* _BRIEF_: A faithful transcription of all the data, images excluded, is the required answer.

* _DATA PROVIDED_:
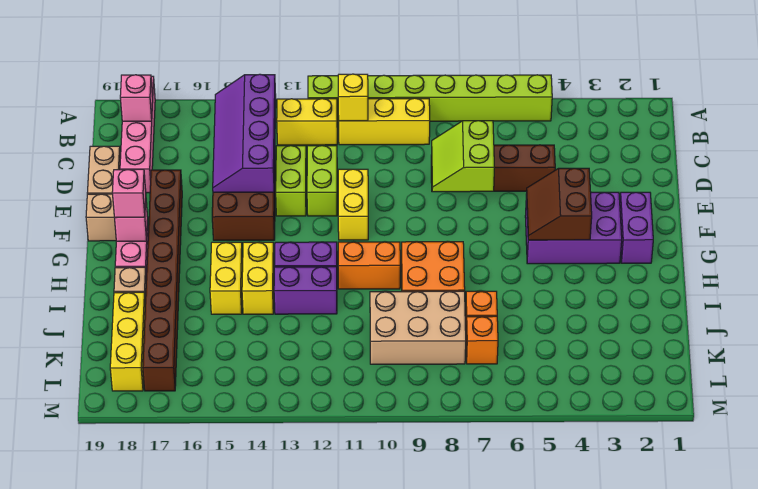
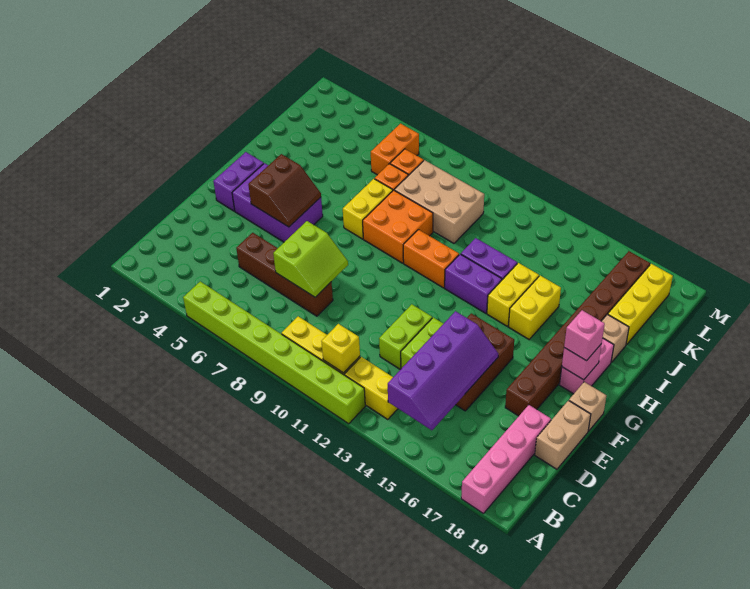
pink brick B18 level 2 -> none
yellow brick E11:F11 level 1 -> yellow brick H7:I7 level 1
none -> orange brick K6:L6 level 1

* _RESULT FOR THIS EXERCISE_:
pink brick B18 level 2 -> none
yellow brick E11:F11 level 1 -> yellow brick H7:I7 level 1
none -> orange brick K6:L6 level 1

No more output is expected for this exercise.